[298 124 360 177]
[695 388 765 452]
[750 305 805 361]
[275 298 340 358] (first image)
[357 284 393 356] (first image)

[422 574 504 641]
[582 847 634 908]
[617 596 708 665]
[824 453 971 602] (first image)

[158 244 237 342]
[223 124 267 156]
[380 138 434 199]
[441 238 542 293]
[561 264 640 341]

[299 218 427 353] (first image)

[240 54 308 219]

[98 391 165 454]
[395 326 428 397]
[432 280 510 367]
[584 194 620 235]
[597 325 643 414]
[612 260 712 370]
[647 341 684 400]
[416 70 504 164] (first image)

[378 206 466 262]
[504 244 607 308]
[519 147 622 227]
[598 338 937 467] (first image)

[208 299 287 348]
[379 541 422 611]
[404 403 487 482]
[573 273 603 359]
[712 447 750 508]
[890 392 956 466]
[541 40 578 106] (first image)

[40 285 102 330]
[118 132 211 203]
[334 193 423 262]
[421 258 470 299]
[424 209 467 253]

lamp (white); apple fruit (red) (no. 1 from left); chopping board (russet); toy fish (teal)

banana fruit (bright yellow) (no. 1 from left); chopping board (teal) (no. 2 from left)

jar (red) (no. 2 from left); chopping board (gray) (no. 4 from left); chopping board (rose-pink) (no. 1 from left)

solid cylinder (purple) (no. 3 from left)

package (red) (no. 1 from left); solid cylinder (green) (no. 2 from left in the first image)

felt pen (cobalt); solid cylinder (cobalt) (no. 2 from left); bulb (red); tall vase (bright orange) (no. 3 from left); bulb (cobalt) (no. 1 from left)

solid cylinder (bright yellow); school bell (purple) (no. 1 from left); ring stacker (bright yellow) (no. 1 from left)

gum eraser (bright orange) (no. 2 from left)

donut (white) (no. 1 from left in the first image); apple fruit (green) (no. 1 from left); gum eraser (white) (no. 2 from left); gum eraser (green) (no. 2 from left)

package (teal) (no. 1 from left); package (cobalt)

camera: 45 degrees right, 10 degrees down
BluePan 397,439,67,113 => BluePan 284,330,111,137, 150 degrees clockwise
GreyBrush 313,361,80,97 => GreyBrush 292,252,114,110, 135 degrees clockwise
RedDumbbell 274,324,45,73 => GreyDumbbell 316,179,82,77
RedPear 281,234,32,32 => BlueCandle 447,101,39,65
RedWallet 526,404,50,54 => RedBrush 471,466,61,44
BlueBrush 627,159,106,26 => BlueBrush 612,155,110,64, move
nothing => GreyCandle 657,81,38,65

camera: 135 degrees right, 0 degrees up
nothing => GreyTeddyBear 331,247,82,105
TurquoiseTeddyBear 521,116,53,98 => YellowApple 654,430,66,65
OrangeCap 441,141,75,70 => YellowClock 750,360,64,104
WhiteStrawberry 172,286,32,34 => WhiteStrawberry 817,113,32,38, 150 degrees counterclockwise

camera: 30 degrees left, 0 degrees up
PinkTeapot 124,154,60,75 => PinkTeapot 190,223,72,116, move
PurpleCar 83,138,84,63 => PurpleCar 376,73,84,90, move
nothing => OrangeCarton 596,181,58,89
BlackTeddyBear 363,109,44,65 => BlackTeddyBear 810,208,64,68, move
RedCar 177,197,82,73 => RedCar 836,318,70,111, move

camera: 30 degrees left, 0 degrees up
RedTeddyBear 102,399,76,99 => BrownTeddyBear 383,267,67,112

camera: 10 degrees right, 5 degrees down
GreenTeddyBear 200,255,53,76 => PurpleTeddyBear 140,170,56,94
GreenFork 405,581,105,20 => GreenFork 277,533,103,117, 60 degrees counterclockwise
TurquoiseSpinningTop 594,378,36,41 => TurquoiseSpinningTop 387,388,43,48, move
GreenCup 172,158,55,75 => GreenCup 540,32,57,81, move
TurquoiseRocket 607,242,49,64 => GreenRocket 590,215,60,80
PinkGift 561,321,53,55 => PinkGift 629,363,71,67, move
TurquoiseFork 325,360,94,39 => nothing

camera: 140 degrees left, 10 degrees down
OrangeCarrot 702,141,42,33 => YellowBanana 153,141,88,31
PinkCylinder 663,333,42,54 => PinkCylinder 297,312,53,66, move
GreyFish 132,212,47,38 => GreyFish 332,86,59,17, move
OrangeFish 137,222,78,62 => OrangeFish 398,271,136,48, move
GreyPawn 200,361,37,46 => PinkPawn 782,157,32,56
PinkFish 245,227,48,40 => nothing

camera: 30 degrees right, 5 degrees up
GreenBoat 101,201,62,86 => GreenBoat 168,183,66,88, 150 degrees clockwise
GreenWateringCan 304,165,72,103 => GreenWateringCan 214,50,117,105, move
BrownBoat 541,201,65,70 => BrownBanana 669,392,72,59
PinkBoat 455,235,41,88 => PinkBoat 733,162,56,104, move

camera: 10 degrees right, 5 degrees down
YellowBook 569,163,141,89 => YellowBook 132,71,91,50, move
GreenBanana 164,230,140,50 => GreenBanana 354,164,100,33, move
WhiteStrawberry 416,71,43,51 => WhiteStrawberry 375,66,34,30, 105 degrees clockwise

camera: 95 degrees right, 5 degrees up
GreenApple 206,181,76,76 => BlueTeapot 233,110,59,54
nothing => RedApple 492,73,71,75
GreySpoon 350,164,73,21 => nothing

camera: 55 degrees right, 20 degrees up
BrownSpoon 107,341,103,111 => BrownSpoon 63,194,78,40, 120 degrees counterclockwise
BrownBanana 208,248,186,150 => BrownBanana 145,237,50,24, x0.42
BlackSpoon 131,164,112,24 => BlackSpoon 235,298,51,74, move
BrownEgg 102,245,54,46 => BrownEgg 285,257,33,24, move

• • • • •

■ **Work item**
Print the material in full. Keep it exactly as it is.

■ **Solution to this exercise**
[298 124 360 177]
[695 388 765 452]
[750 305 805 361]
[275 298 340 358] (first image)
[357 284 393 356] (first image)

[422 574 504 641]
[582 847 634 908]
[617 596 708 665]
[824 453 971 602] (first image)

[158 244 237 342]
[223 124 267 156]
[380 138 434 199]
[441 238 542 293]
[561 264 640 341]

[299 218 427 353] (first image)

[240 54 308 219]

[98 391 165 454]
[395 326 428 397]
[432 280 510 367]
[584 194 620 235]
[597 325 643 414]
[612 260 712 370]
[647 341 684 400]
[416 70 504 164] (first image)

[378 206 466 262]
[504 244 607 308]
[519 147 622 227]
[598 338 937 467] (first image)

[208 299 287 348]
[379 541 422 611]
[404 403 487 482]
[573 273 603 359]
[712 447 750 508]
[890 392 956 466]
[541 40 578 106] (first image)

[40 285 102 330]
[118 132 211 203]
[334 193 423 262]
[421 258 470 299]
[424 209 467 253]

lamp (white); apple fruit (red) (no. 1 from left); chopping board (russet); toy fish (teal)

banana fruit (bright yellow) (no. 1 from left); chopping board (teal) (no. 2 from left)

jar (red) (no. 2 from left); chopping board (gray) (no. 4 from left); chopping board (rose-pink) (no. 1 from left)

solid cylinder (purple) (no. 3 from left)

package (red) (no. 1 from left); solid cylinder (green) (no. 2 from left in the first image)

felt pen (cobalt); solid cylinder (cobalt) (no. 2 from left); bulb (red); tall vase (bright orange) (no. 3 from left); bulb (cobalt) (no. 1 from left)

solid cylinder (bright yellow); school bell (purple) (no. 1 from left); ring stacker (bright yellow) (no. 1 from left)

gum eraser (bright orange) (no. 2 from left)

donut (white) (no. 1 from left in the first image); apple fruit (green) (no. 1 from left); gum eraser (white) (no. 2 from left); gum eraser (green) (no. 2 from left)

package (teal) (no. 1 from left); package (cobalt)

camera: 45 degrees right, 10 degrees down
BluePan 397,439,67,113 => BluePan 284,330,111,137, 150 degrees clockwise
GreyBrush 313,361,80,97 => GreyBrush 292,252,114,110, 135 degrees clockwise
RedDumbbell 274,324,45,73 => GreyDumbbell 316,179,82,77
RedPear 281,234,32,32 => BlueCandle 447,101,39,65
RedWallet 526,404,50,54 => RedBrush 471,466,61,44
BlueBrush 627,159,106,26 => BlueBrush 612,155,110,64, move
nothing => GreyCandle 657,81,38,65

camera: 135 degrees right, 0 degrees up
nothing => GreyTeddyBear 331,247,82,105
TurquoiseTeddyBear 521,116,53,98 => YellowApple 654,430,66,65
OrangeCap 441,141,75,70 => YellowClock 750,360,64,104
WhiteStrawberry 172,286,32,34 => WhiteStrawberry 817,113,32,38, 150 degrees counterclockwise

camera: 30 degrees left, 0 degrees up
PinkTeapot 124,154,60,75 => PinkTeapot 190,223,72,116, move
PurpleCar 83,138,84,63 => PurpleCar 376,73,84,90, move
nothing => OrangeCarton 596,181,58,89
BlackTeddyBear 363,109,44,65 => BlackTeddyBear 810,208,64,68, move
RedCar 177,197,82,73 => RedCar 836,318,70,111, move

camera: 30 degrees left, 0 degrees up
RedTeddyBear 102,399,76,99 => BrownTeddyBear 383,267,67,112

camera: 10 degrees right, 5 degrees down
GreenTeddyBear 200,255,53,76 => PurpleTeddyBear 140,170,56,94
GreenFork 405,581,105,20 => GreenFork 277,533,103,117, 60 degrees counterclockwise
TurquoiseSpinningTop 594,378,36,41 => TurquoiseSpinningTop 387,388,43,48, move
GreenCup 172,158,55,75 => GreenCup 540,32,57,81, move
TurquoiseRocket 607,242,49,64 => GreenRocket 590,215,60,80
PinkGift 561,321,53,55 => PinkGift 629,363,71,67, move
TurquoiseFork 325,360,94,39 => nothing

camera: 140 degrees left, 10 degrees down
OrangeCarrot 702,141,42,33 => YellowBanana 153,141,88,31
PinkCylinder 663,333,42,54 => PinkCylinder 297,312,53,66, move
GreyFish 132,212,47,38 => GreyFish 332,86,59,17, move
OrangeFish 137,222,78,62 => OrangeFish 398,271,136,48, move
GreyPawn 200,361,37,46 => PinkPawn 782,157,32,56
PinkFish 245,227,48,40 => nothing

camera: 30 degrees right, 5 degrees up
GreenBoat 101,201,62,86 => GreenBoat 168,183,66,88, 150 degrees clockwise
GreenWateringCan 304,165,72,103 => GreenWateringCan 214,50,117,105, move
BrownBoat 541,201,65,70 => BrownBanana 669,392,72,59
PinkBoat 455,235,41,88 => PinkBoat 733,162,56,104, move

camera: 10 degrees right, 5 degrees down
YellowBook 569,163,141,89 => YellowBook 132,71,91,50, move
GreenBanana 164,230,140,50 => GreenBanana 354,164,100,33, move
WhiteStrawberry 416,71,43,51 => WhiteStrawberry 375,66,34,30, 105 degrees clockwise

camera: 95 degrees right, 5 degrees up
GreenApple 206,181,76,76 => BlueTeapot 233,110,59,54
nothing => RedApple 492,73,71,75
GreySpoon 350,164,73,21 => nothing

camera: 55 degrees right, 20 degrees up
BrownSpoon 107,341,103,111 => BrownSpoon 63,194,78,40, 120 degrees counterclockwise
BrownBanana 208,248,186,150 => BrownBanana 145,237,50,24, x0.42
BlackSpoon 131,164,112,24 => BlackSpoon 235,298,51,74, move
BrownEgg 102,245,54,46 => BrownEgg 285,257,33,24, move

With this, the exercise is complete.